+++ Entries provided
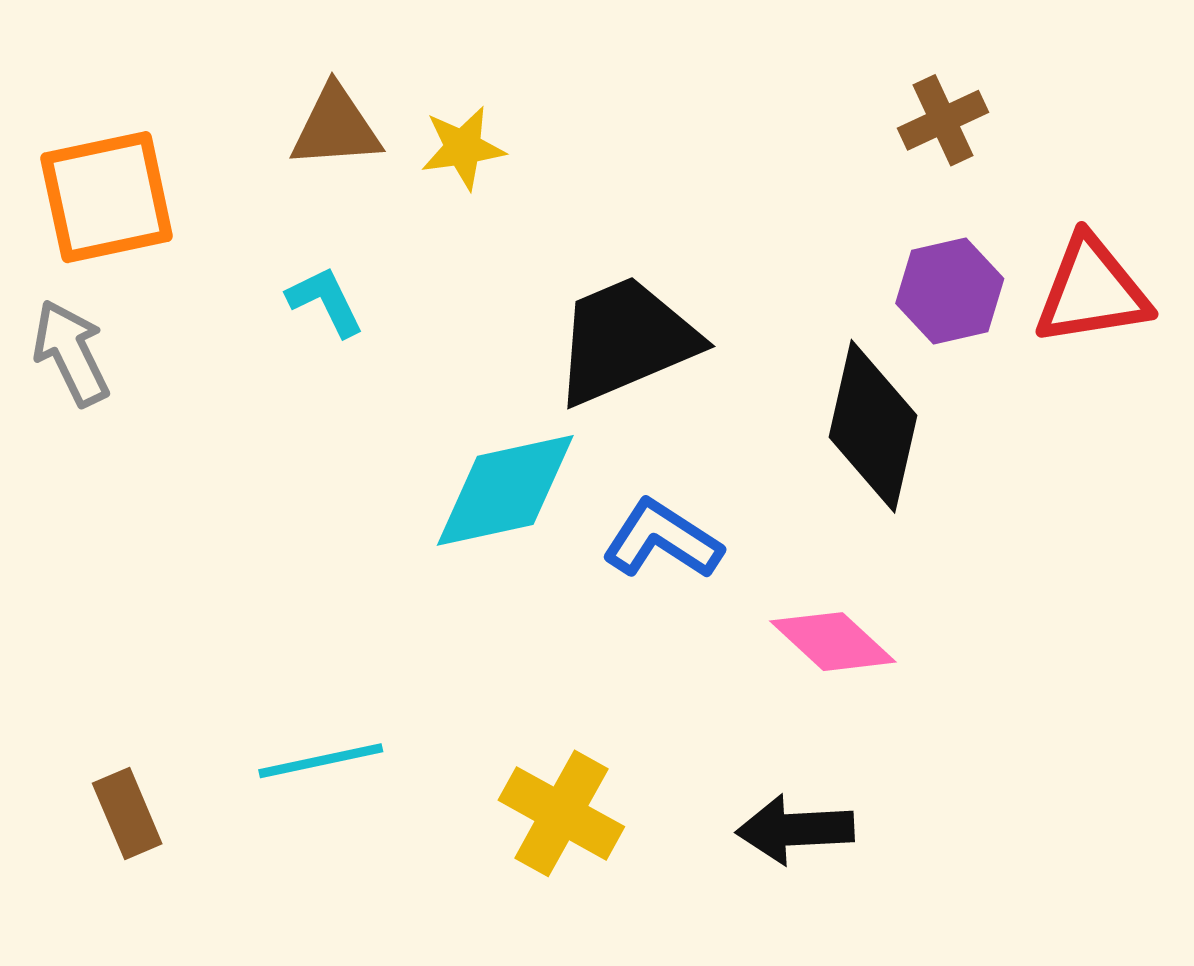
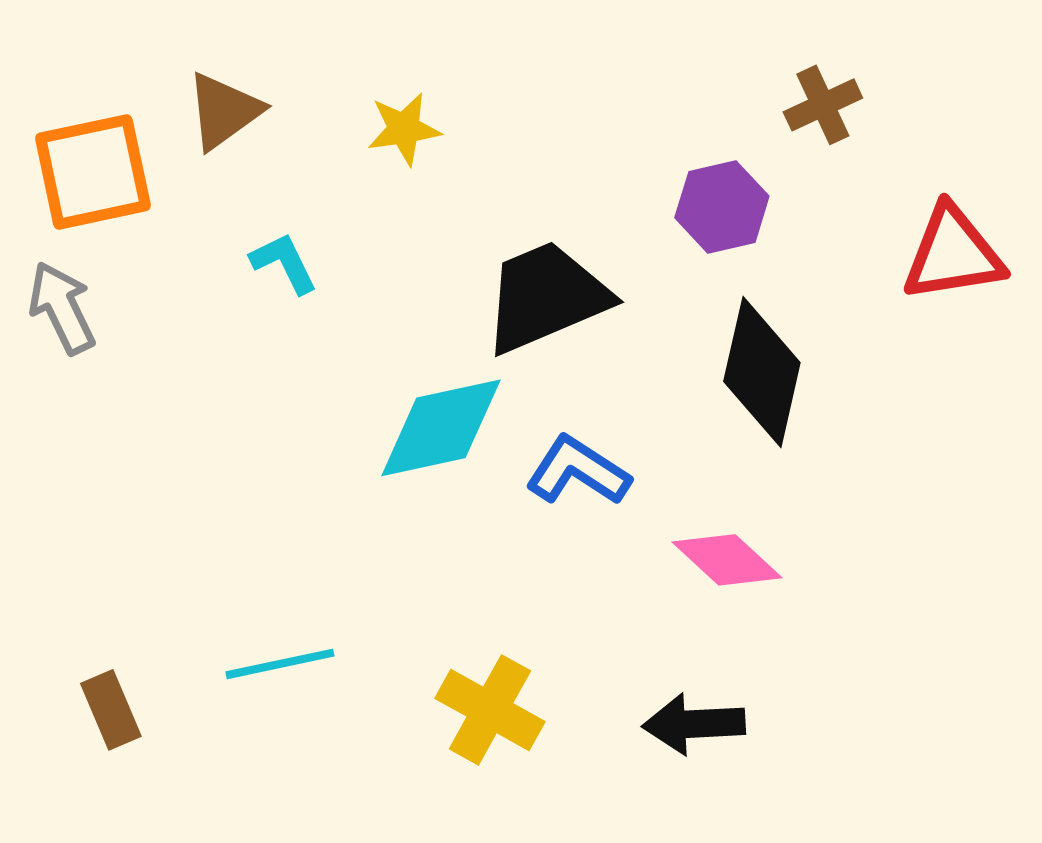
brown triangle: (336, 127) -> (224, 111), moved, turned -32
purple hexagon: (950, 291) -> (722, 207), moved

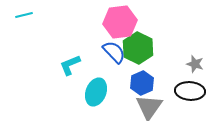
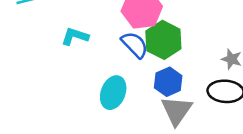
cyan L-shape: (70, 65) -> (75, 36), moved, turned 40

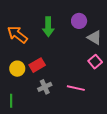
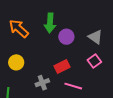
purple circle: (79, 21) -> (66, 37), moved
red rectangle: (37, 65) -> (62, 67), moved

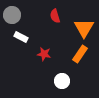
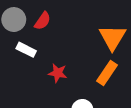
red semicircle: (55, 16) -> (43, 21), moved, turned -128

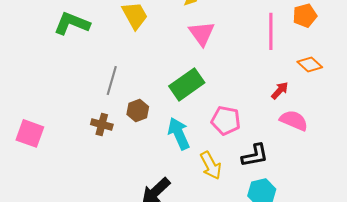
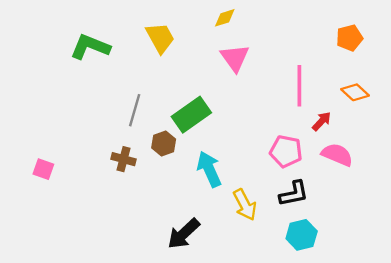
pink line: (271, 31) -> (299, 86), moved
green rectangle: (187, 84) -> (191, 115), moved
pink pentagon: (226, 120) -> (286, 151), moved
pink square: (30, 133) -> (43, 169), size x0.7

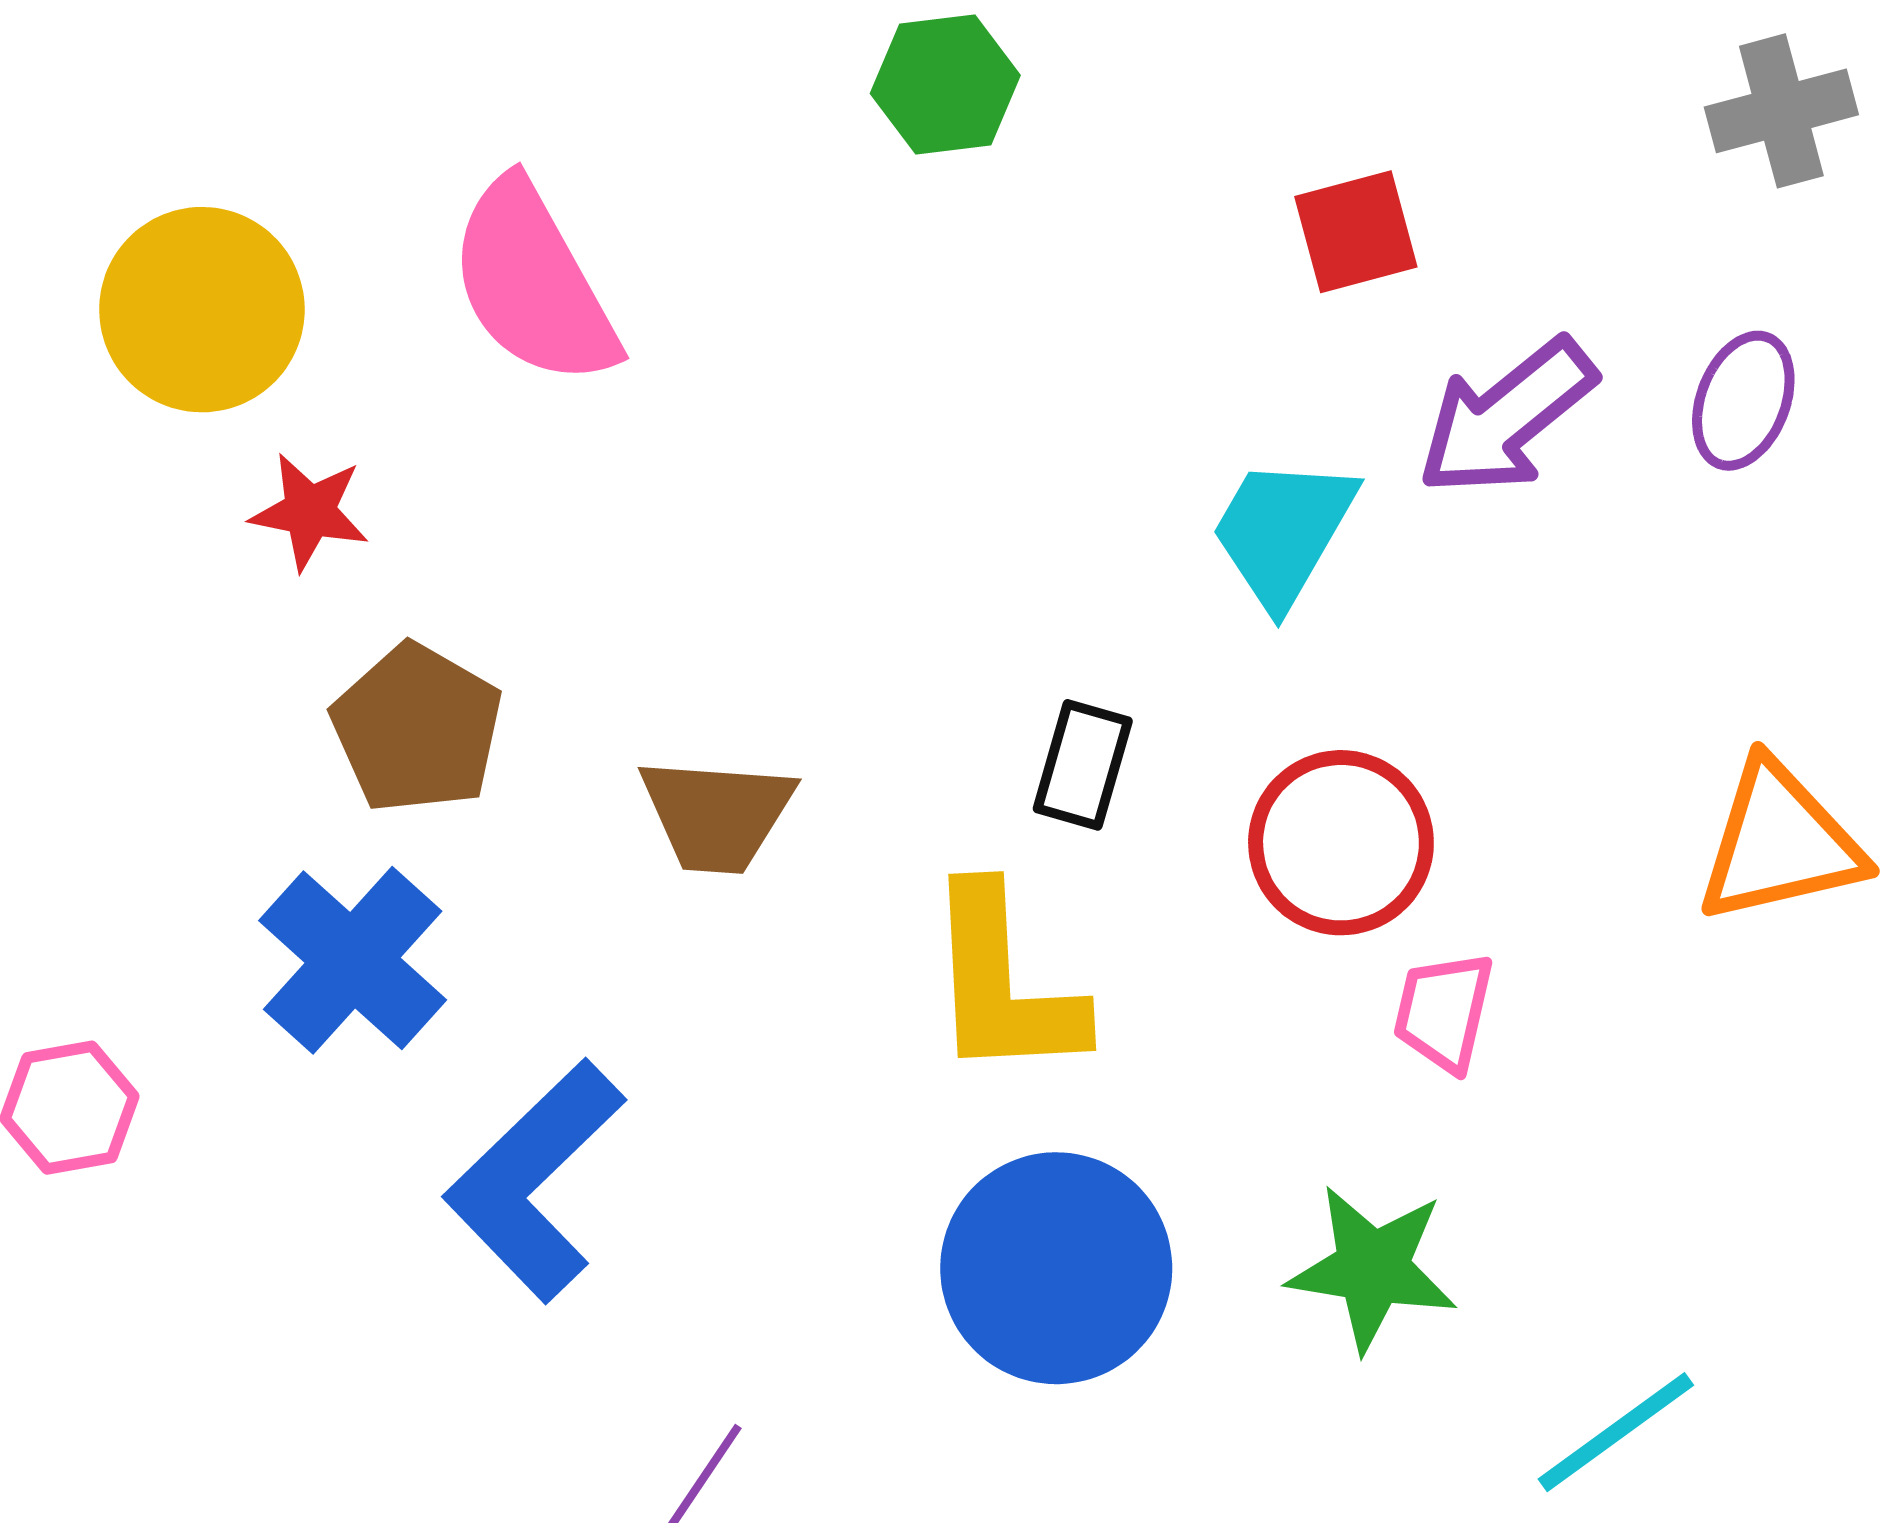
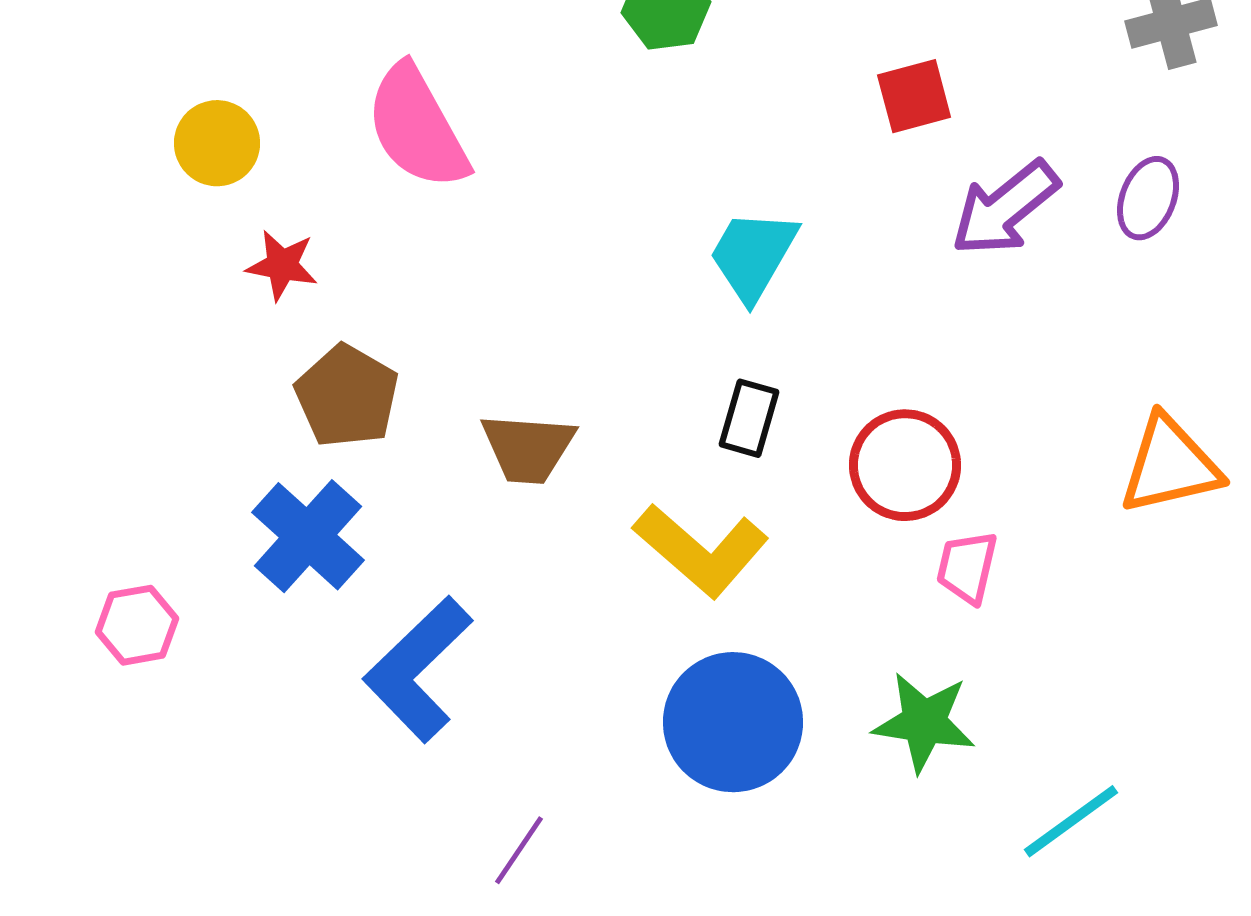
++++++
> [Problem requirements]:
Would you write out every record word for word, leaving no picture in?

> [Exercise output]:
brown triangle: (336, 127) -> (224, 111), moved, turned -32
purple hexagon: (950, 291) -> (722, 207), moved

cyan L-shape: (70, 65) -> (75, 36), moved, turned 40

purple circle: (79, 21) -> (66, 37), moved
red rectangle: (37, 65) -> (62, 67), moved

red semicircle: (55, 16) -> (43, 21), moved, turned -128

pink line: (271, 31) -> (299, 86), moved
green rectangle: (187, 84) -> (191, 115), moved
pink pentagon: (226, 120) -> (286, 151), moved
pink square: (30, 133) -> (43, 169), size x0.7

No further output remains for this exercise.